(Scene comparison data)

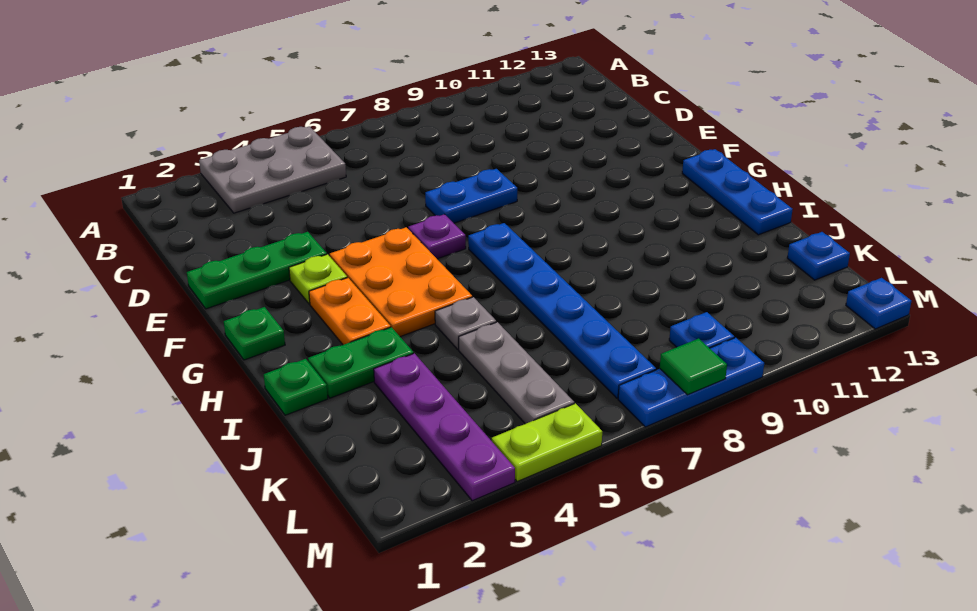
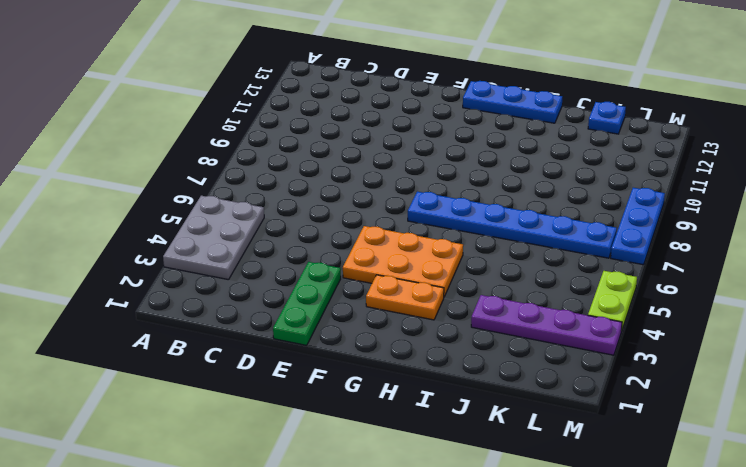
none -> blue plate E7:E8 level 1
none -> lime plate F3 level 1
none -> purple plate F6 level 1

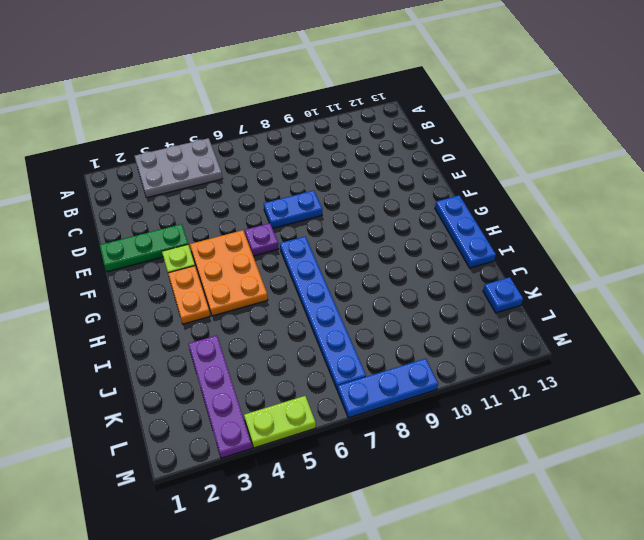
none -> green plate G1 level 1
none -> green plate I1 level 1
none -> green plate I2:I3 level 1

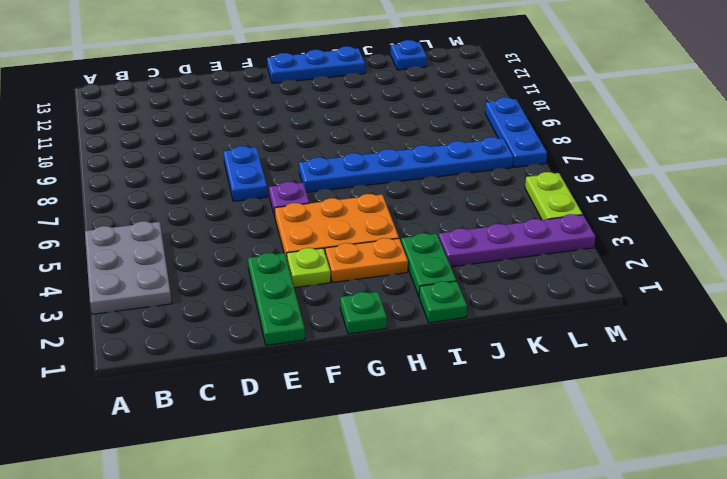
none -> grey plate I5 level 1
none -> grey plate J5:L5 level 1
none -> blue plate L9 level 1

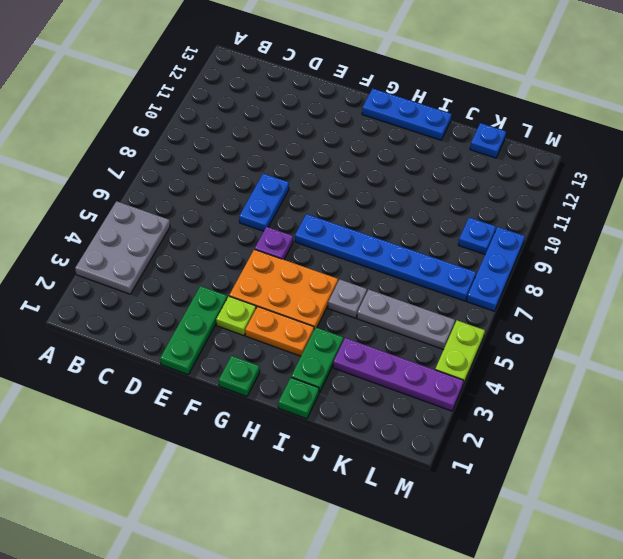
none -> blue plate M13 level 1
none -> green tile M8 level 2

Task to carry out: From the records above, return each line that includes "plate".

Response area:
none -> blue plate E7:E8 level 1
none -> lime plate F3 level 1
none -> purple plate F6 level 1
none -> green plate G1 level 1
none -> green plate I1 level 1
none -> green plate I2:I3 level 1
none -> grey plate I5 level 1
none -> grey plate J5:L5 level 1
none -> blue plate L9 level 1
none -> blue plate M13 level 1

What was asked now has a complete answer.